The task: From the line that contains "white brick K5" down to the last line of the data below, transcribe every line exactly.

Object state comparisons:
Segment Open

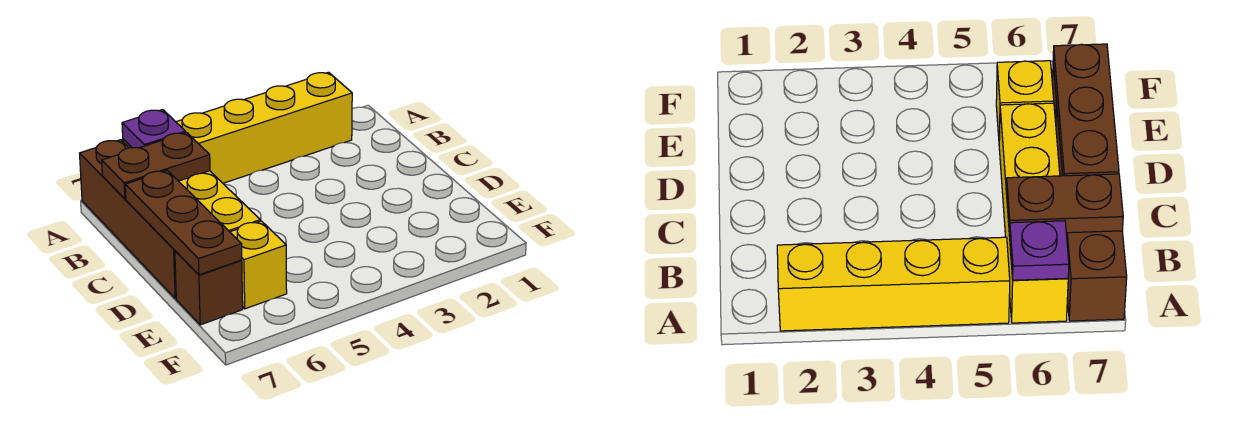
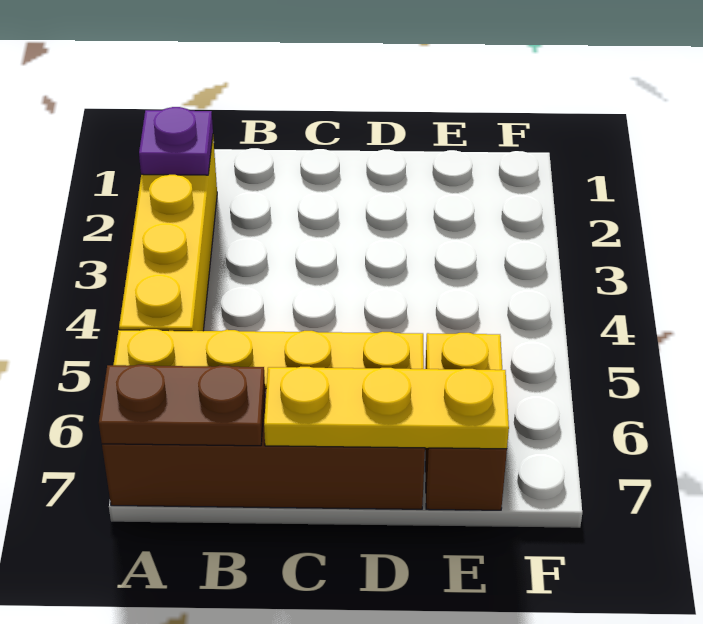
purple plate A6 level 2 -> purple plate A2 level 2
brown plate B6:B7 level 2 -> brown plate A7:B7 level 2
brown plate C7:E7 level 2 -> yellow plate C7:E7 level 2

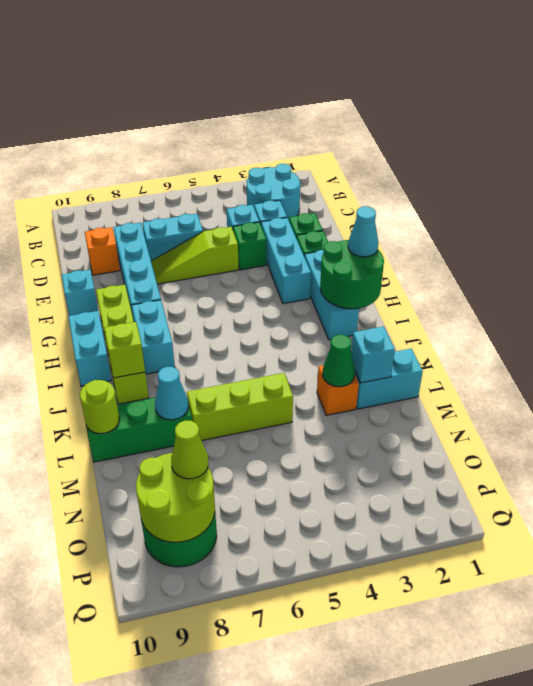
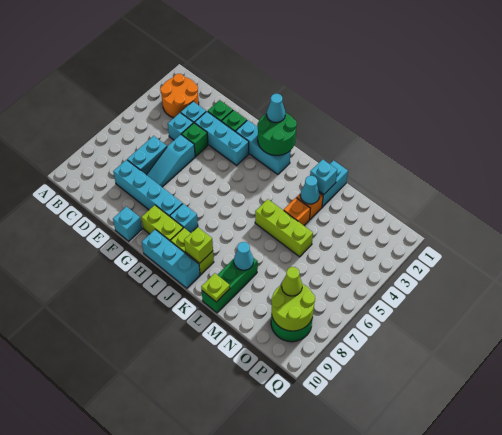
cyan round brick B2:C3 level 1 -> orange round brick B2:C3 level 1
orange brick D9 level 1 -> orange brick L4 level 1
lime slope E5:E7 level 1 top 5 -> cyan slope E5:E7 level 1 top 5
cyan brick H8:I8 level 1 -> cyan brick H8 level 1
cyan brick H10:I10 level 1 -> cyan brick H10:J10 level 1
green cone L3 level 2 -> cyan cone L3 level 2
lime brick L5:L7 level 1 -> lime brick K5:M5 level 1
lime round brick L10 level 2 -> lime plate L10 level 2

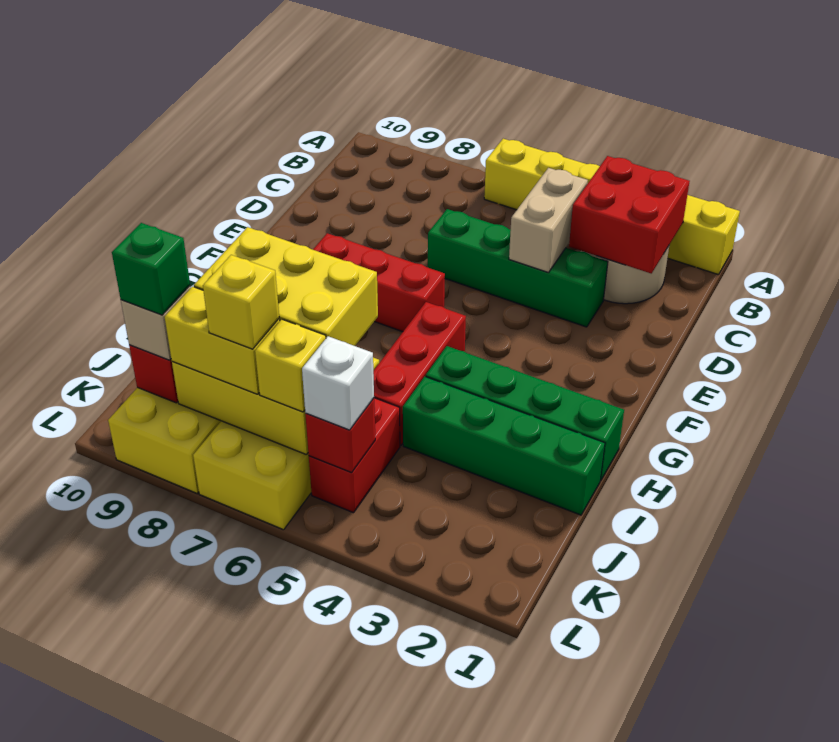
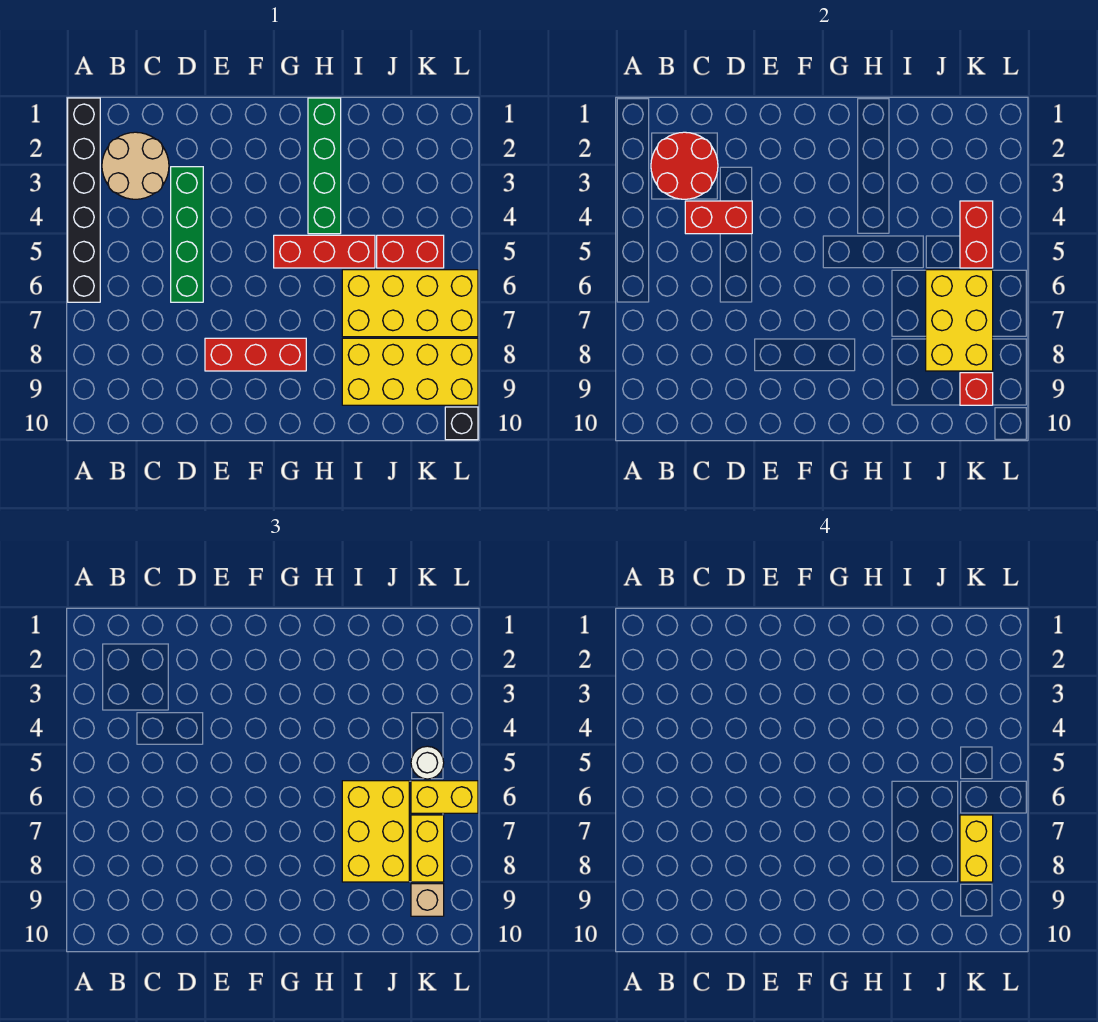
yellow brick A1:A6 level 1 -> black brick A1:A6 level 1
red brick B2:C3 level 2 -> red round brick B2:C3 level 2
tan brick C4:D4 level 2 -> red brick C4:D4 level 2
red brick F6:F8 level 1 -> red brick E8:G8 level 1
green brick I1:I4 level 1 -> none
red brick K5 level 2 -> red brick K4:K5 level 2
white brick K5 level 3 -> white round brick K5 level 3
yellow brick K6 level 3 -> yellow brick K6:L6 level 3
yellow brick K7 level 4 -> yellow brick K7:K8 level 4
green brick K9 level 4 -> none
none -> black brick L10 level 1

Segment Closed

Written solution:
white brick K5 level 3 -> white round brick K5 level 3
yellow brick K6 level 3 -> yellow brick K6:L6 level 3
yellow brick K7 level 4 -> yellow brick K7:K8 level 4
green brick K9 level 4 -> none
none -> black brick L10 level 1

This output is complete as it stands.